------ Provided records ------
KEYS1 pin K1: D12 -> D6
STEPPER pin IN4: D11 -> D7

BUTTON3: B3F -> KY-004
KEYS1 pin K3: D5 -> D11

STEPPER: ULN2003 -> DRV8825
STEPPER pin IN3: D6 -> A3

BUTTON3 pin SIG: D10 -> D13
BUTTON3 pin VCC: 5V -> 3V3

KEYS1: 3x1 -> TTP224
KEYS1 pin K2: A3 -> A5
------
What the exercise asks:
Character for character, reproduce all of the lines above.

Your response:
KEYS1 pin K1: D12 -> D6
STEPPER pin IN4: D11 -> D7

BUTTON3: B3F -> KY-004
KEYS1 pin K3: D5 -> D11

STEPPER: ULN2003 -> DRV8825
STEPPER pin IN3: D6 -> A3

BUTTON3 pin SIG: D10 -> D13
BUTTON3 pin VCC: 5V -> 3V3

KEYS1: 3x1 -> TTP224
KEYS1 pin K2: A3 -> A5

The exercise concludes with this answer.